- Recorded information:
━━━━

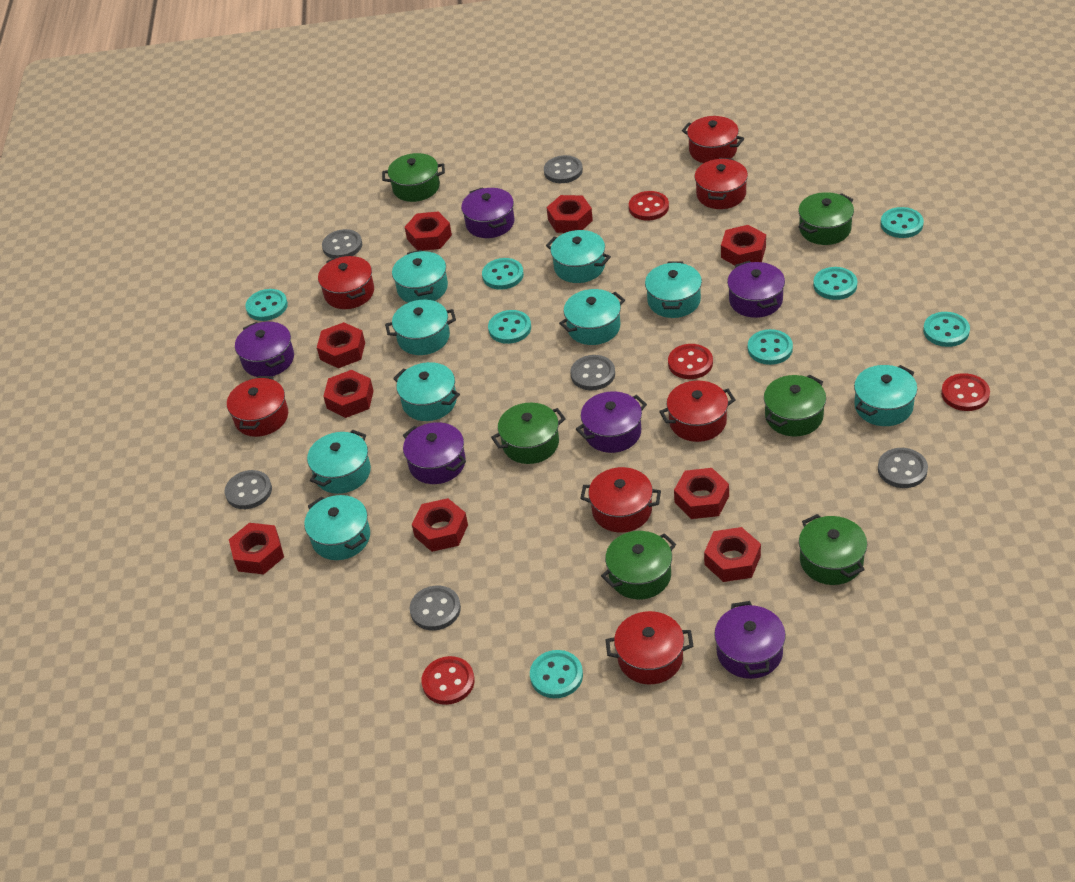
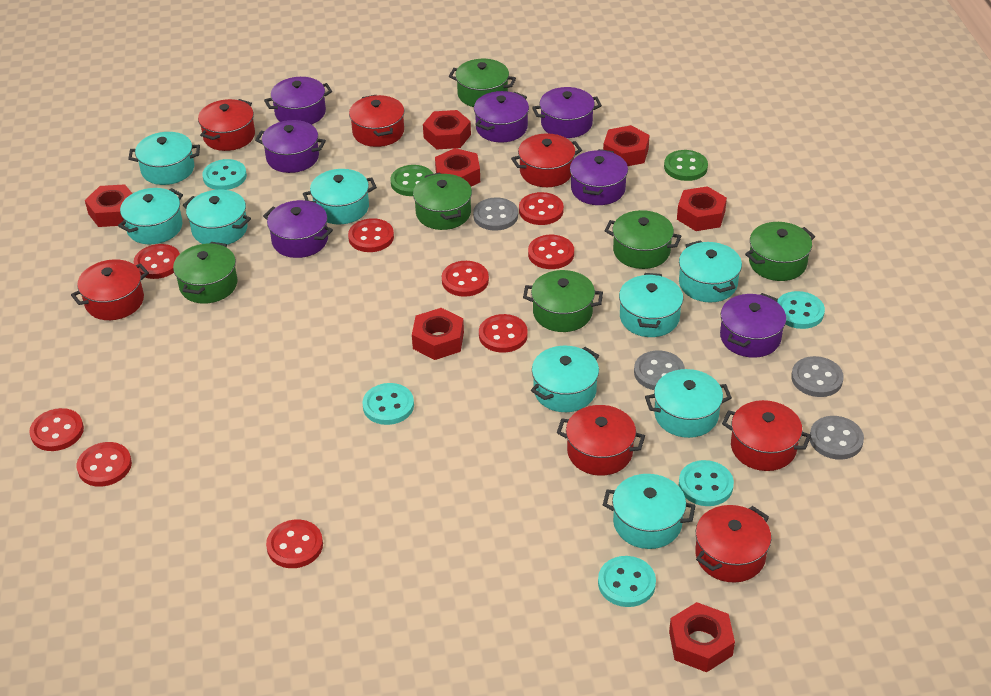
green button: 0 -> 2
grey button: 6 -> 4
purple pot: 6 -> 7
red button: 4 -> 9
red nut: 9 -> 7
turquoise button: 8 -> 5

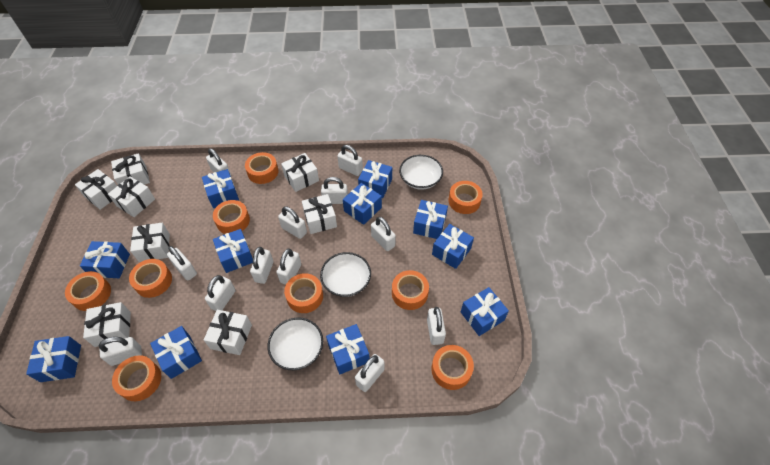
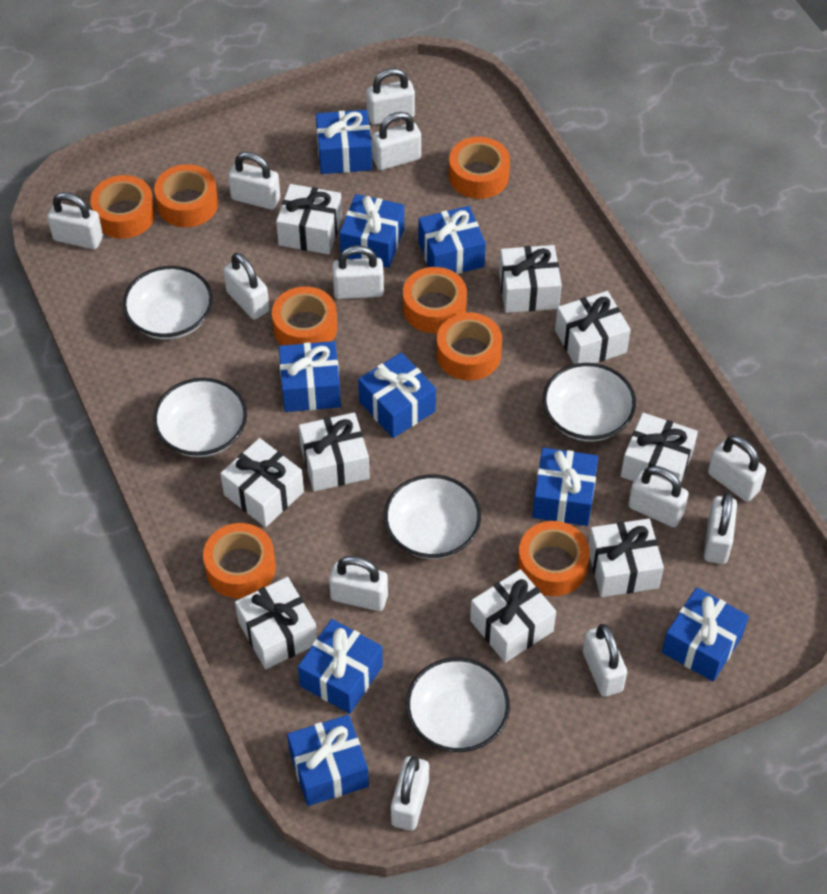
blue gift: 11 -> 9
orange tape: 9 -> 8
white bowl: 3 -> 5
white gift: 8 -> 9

━━━━

Filter the data above by the word "button" and copy every line that matches.

- Completed task:
green button: 0 -> 2
grey button: 6 -> 4
red button: 4 -> 9
turquoise button: 8 -> 5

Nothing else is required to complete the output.